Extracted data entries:
[BEGIN]

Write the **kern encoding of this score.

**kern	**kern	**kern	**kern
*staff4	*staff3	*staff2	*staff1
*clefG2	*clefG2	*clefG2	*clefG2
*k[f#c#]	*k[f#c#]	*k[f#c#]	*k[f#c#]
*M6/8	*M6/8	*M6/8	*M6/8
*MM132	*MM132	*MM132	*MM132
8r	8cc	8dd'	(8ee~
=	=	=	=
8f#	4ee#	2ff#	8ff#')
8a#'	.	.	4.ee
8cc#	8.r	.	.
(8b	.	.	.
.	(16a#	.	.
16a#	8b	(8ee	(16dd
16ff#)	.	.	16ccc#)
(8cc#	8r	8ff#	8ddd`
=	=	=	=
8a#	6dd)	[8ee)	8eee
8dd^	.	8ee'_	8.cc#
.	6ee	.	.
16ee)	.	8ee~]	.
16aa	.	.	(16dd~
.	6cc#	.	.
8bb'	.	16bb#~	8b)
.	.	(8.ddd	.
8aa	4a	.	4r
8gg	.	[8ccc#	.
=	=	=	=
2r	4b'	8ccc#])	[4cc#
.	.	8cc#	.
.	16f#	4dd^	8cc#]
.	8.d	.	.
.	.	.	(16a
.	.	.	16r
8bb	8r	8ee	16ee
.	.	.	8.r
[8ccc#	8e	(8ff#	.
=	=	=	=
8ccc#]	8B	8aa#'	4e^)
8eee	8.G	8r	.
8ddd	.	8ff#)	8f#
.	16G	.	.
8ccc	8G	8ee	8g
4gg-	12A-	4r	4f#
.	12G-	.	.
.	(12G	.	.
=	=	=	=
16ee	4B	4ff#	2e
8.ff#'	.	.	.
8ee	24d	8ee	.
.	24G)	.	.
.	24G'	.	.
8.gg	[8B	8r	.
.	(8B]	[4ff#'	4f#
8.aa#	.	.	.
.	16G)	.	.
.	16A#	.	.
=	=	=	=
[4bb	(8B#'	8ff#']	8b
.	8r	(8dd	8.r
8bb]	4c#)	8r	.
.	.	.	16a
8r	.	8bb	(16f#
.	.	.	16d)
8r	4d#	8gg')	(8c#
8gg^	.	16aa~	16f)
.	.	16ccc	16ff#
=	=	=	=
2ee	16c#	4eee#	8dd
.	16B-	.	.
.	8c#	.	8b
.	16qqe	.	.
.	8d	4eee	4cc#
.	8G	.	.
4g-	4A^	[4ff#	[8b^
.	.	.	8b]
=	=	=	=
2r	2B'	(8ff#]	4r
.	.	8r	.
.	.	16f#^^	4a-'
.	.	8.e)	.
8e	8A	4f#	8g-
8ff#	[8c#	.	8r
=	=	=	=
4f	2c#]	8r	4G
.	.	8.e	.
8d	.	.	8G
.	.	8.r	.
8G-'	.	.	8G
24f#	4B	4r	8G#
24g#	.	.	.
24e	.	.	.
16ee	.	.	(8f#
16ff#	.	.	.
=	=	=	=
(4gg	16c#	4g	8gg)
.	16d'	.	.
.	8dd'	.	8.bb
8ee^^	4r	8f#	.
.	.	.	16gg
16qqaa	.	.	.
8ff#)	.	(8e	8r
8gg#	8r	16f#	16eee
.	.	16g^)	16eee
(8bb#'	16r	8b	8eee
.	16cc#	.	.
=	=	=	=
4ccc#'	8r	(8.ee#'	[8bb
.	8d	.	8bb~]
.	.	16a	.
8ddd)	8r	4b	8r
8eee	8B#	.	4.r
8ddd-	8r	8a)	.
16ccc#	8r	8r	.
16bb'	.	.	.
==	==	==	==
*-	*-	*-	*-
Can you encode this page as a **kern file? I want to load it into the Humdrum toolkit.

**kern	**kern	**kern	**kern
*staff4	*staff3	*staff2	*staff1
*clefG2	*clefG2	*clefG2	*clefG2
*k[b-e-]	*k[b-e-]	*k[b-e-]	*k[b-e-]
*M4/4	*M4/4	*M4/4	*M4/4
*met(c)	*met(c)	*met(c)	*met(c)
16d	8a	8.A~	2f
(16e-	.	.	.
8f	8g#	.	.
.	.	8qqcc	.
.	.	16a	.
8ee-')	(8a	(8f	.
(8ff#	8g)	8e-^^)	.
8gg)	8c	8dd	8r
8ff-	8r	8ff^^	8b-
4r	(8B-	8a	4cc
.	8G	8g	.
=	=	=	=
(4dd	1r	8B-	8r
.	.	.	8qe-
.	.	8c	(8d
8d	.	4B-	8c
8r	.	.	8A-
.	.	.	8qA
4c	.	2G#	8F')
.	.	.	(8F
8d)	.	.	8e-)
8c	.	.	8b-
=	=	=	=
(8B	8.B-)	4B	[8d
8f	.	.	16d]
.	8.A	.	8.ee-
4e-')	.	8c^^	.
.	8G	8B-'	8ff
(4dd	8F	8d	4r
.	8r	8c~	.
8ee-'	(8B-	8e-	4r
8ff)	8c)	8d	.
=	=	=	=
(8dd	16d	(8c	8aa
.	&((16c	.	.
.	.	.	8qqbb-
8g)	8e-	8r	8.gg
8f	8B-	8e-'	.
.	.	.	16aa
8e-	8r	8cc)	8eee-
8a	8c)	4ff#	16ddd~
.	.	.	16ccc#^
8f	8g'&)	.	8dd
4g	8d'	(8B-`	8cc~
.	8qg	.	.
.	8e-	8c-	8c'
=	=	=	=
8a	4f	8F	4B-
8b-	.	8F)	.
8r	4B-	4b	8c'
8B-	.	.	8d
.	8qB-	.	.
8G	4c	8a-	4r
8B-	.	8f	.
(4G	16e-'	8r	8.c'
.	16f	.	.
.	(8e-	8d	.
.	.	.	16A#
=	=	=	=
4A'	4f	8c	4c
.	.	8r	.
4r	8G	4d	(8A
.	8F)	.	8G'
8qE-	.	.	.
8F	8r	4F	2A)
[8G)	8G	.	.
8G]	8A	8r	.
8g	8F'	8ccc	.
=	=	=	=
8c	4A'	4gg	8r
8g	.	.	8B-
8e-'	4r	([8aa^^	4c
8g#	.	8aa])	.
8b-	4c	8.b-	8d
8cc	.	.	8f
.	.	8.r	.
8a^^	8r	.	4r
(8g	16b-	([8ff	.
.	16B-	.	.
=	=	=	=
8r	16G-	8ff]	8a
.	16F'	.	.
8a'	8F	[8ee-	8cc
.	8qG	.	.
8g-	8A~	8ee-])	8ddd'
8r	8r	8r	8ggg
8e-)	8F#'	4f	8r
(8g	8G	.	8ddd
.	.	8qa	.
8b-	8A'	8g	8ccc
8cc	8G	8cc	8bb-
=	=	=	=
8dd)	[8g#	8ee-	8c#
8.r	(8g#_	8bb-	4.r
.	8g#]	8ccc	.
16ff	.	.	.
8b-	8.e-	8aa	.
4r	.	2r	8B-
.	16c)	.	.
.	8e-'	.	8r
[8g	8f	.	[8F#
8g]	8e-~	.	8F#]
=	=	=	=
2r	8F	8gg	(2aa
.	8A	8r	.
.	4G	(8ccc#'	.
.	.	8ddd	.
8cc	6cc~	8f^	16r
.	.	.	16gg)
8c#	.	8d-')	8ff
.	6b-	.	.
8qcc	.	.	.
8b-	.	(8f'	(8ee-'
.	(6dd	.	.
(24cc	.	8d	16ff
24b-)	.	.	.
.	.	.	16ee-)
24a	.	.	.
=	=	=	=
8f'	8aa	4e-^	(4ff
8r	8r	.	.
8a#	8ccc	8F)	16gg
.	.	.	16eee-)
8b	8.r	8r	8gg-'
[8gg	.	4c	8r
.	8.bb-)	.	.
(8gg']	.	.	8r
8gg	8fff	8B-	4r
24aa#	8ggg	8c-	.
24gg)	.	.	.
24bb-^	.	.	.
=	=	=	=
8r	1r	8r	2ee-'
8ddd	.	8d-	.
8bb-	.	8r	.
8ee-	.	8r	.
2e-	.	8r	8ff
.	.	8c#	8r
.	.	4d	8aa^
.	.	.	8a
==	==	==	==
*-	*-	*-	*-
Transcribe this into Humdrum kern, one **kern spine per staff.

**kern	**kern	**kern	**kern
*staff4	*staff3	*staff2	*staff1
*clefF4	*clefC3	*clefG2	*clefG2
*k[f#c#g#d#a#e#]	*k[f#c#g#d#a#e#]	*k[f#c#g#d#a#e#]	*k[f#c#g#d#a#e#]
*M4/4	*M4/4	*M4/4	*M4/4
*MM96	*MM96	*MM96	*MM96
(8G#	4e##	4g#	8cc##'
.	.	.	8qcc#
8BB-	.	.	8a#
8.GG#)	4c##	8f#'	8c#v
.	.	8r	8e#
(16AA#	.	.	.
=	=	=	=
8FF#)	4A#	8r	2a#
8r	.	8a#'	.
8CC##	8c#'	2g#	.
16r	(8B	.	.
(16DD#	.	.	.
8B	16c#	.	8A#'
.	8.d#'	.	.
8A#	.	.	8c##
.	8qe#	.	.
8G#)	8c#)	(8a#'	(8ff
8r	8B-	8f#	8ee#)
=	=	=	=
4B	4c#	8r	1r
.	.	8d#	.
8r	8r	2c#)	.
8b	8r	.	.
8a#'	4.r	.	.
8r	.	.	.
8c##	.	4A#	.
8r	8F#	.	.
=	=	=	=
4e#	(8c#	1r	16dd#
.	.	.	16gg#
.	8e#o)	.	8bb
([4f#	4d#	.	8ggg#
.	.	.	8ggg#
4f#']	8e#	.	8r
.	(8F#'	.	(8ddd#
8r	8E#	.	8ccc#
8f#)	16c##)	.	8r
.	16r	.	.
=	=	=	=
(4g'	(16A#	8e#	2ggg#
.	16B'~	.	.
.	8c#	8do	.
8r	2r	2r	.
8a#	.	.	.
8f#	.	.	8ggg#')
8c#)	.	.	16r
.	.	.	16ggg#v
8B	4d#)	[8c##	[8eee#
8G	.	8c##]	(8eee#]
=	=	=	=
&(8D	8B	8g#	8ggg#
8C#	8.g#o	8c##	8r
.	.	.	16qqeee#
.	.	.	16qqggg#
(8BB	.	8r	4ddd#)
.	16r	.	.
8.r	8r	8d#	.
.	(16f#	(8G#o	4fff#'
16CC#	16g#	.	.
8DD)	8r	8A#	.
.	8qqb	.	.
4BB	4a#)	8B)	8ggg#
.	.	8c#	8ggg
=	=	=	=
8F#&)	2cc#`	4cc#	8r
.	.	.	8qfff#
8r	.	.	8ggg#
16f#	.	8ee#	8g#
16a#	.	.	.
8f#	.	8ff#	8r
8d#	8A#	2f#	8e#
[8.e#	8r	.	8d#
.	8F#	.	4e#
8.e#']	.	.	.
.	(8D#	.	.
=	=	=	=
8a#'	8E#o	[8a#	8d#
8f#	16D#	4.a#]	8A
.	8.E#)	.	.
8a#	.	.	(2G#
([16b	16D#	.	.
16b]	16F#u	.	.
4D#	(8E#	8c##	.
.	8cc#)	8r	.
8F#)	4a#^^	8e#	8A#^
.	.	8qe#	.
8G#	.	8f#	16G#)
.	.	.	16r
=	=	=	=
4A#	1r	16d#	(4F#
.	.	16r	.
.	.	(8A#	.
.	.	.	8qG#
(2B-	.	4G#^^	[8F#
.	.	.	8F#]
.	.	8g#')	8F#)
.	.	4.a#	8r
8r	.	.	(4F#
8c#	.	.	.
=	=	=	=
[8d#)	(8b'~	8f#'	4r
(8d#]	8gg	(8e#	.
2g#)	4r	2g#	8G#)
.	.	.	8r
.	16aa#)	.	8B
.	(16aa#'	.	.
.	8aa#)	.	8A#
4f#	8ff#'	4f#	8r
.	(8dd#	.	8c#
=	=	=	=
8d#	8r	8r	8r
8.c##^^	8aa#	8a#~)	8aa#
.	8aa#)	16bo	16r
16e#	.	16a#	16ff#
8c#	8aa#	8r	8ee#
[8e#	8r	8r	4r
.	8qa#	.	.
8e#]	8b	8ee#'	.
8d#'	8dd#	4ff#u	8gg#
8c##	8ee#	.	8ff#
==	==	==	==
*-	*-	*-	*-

[END]

* Task description *
List every line in the records that contains the word "this".

* Full solution *
Write the **kern encoding of this score.
Can you encode this page as a **kern file? I want to load it into the Humdrum toolkit.
Transcribe this into Humdrum kern, one **kern spine per staff.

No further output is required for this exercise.